> PROBLEM TO SOLVE: Search the entries for lines that contain the word "RFID", and report each one found.
DATA Start Marker
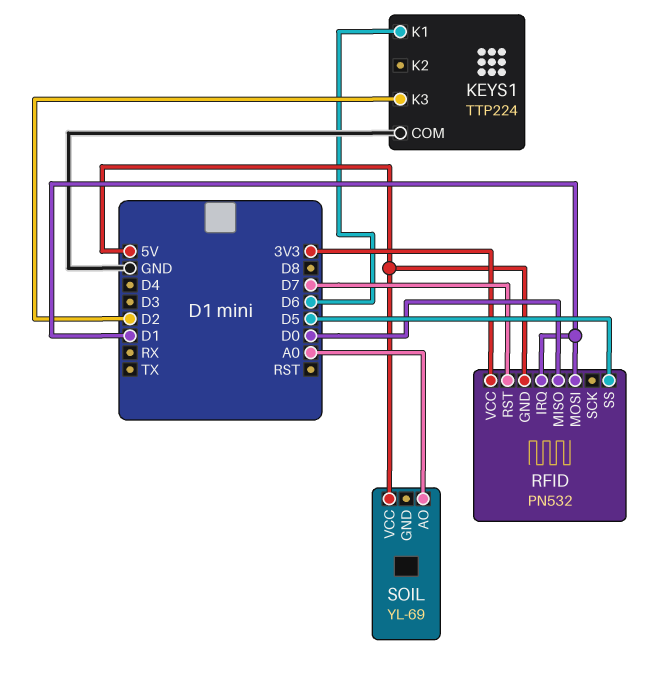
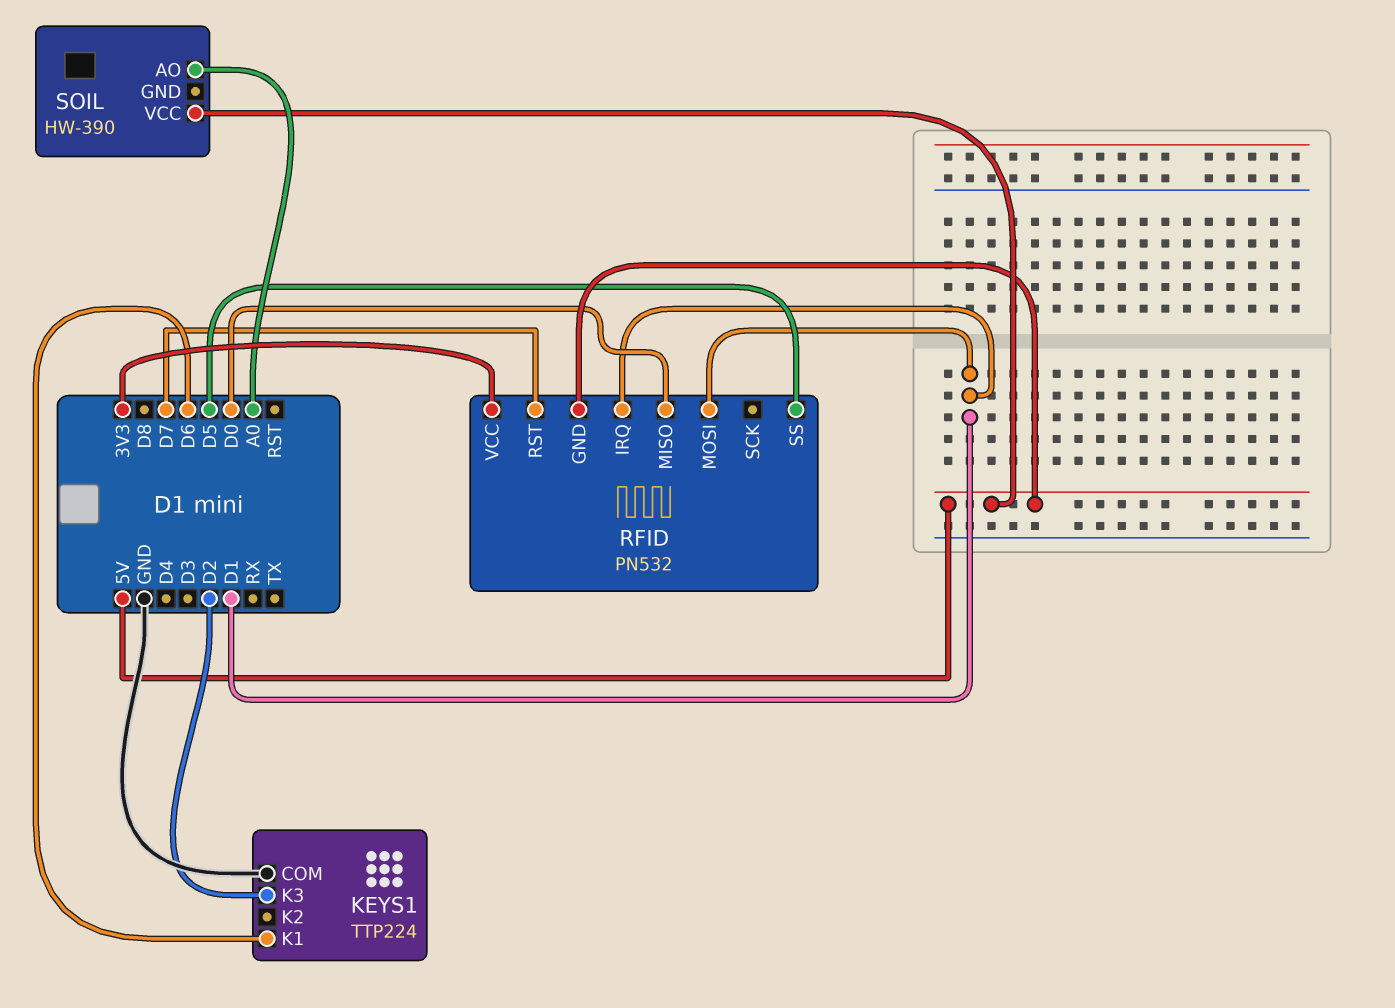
SOIL: YL-69 -> HW-390

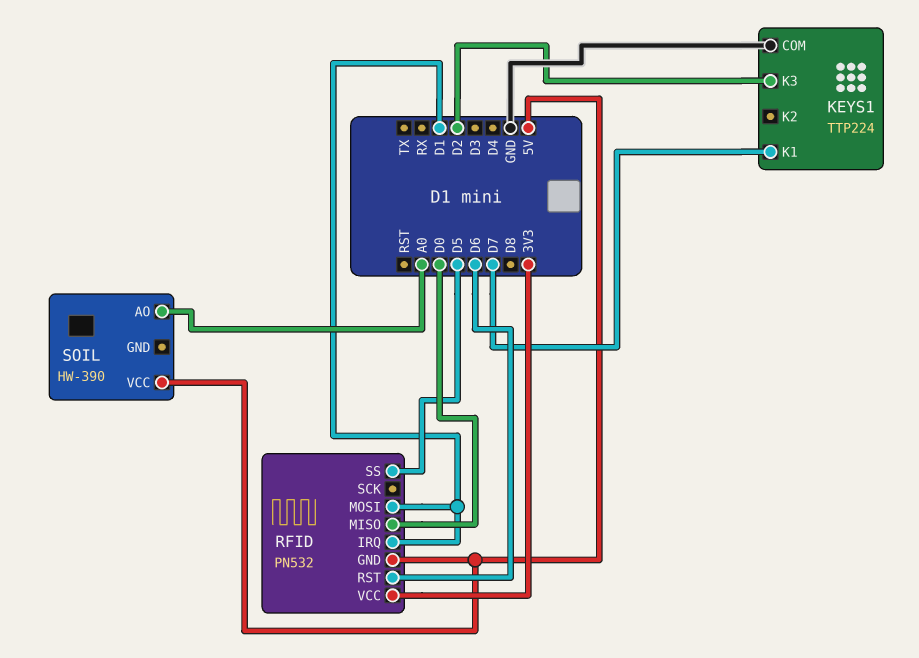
KEYS1 pin K1: D6 -> D7
RFID pin RST: D7 -> D6

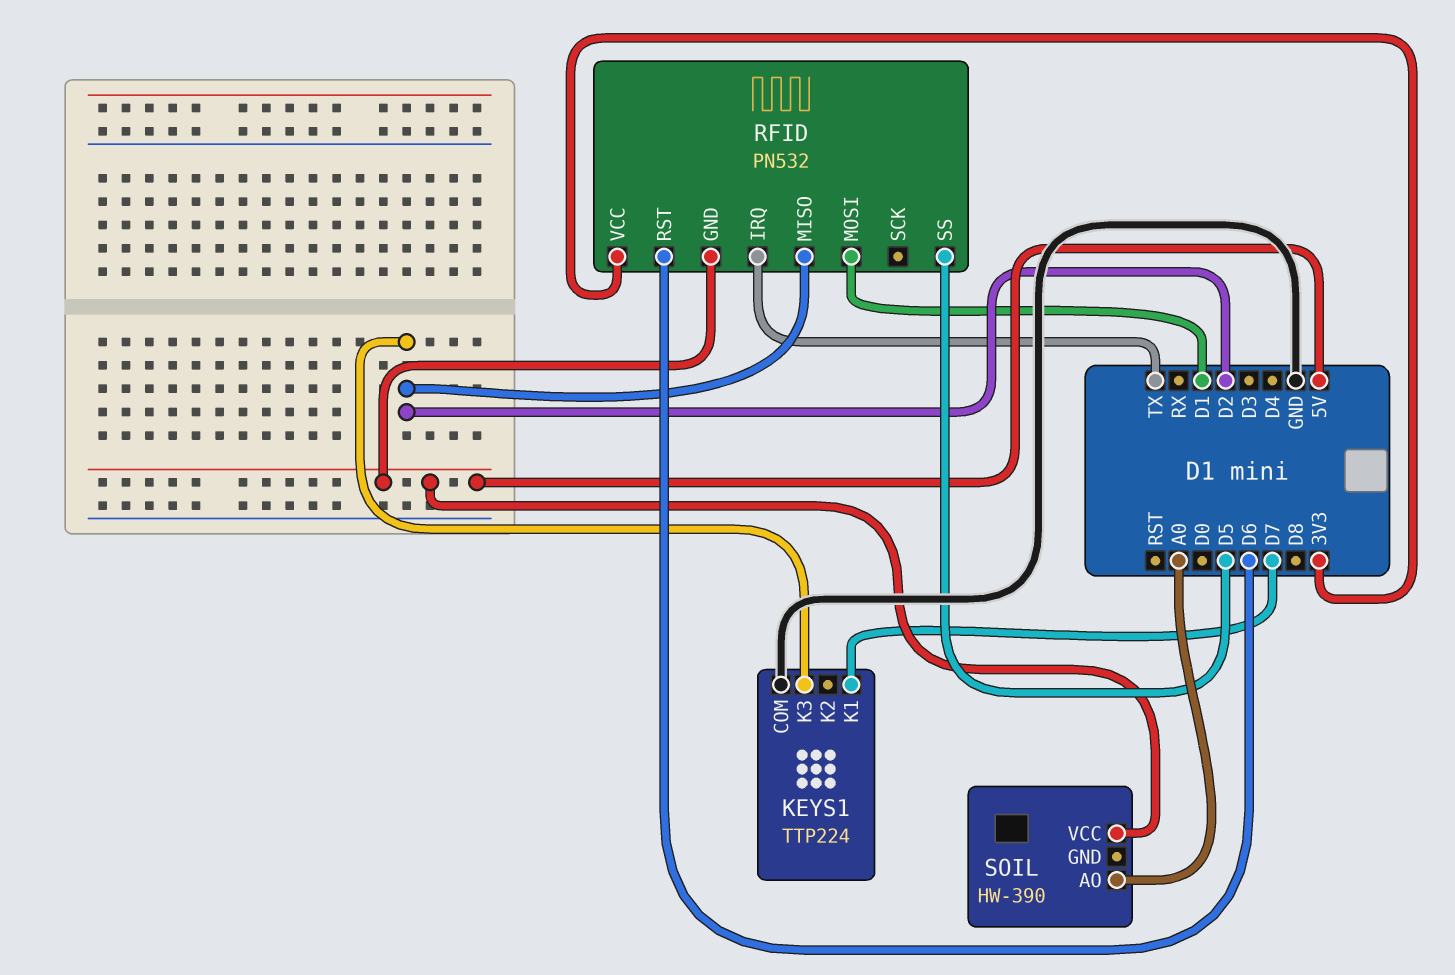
RFID pin IRQ: D1 -> TX
RFID pin MISO: D0 -> D2

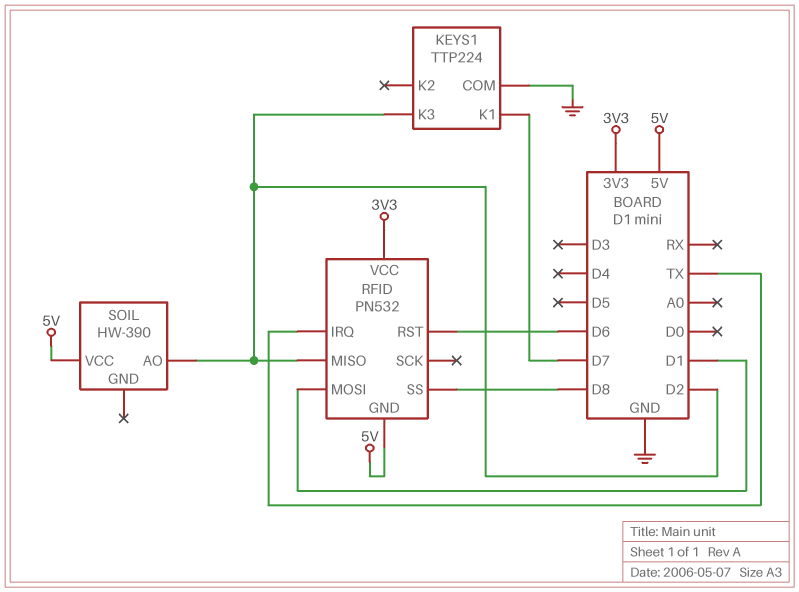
RFID pin SS: D5 -> D8
SOIL pin AO: A0 -> D2

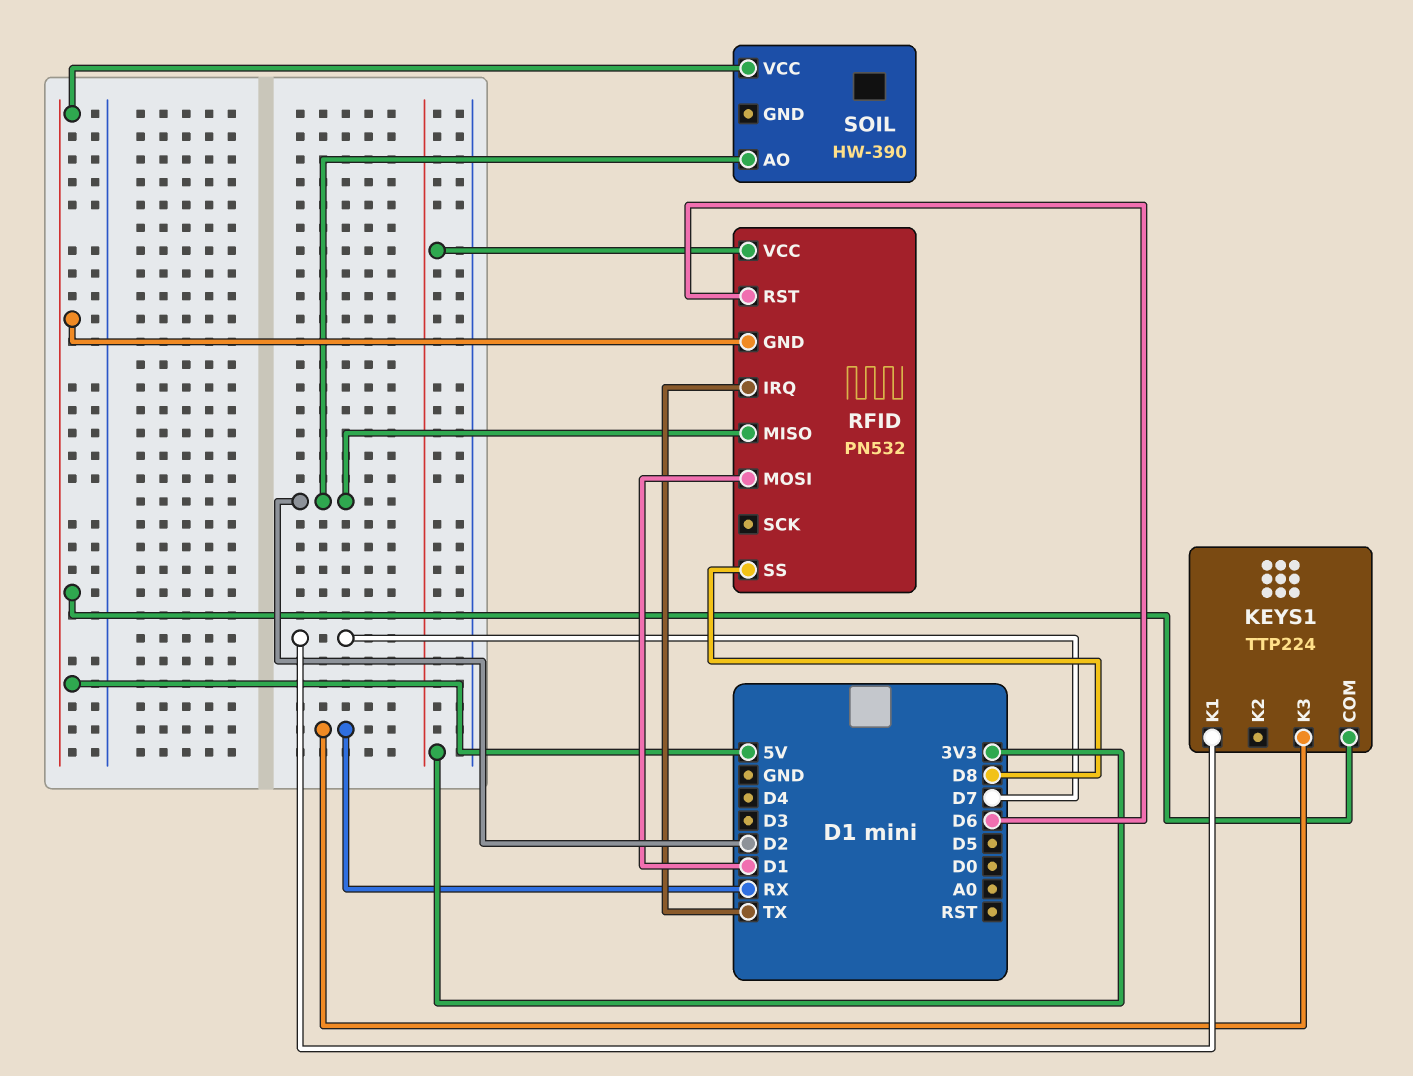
KEYS1 pin COM: GND -> 5V
KEYS1 pin K3: D2 -> RX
DATA End Marker
> COMPLETED TASK:
RFID pin RST: D7 -> D6
RFID pin IRQ: D1 -> TX
RFID pin MISO: D0 -> D2
RFID pin SS: D5 -> D8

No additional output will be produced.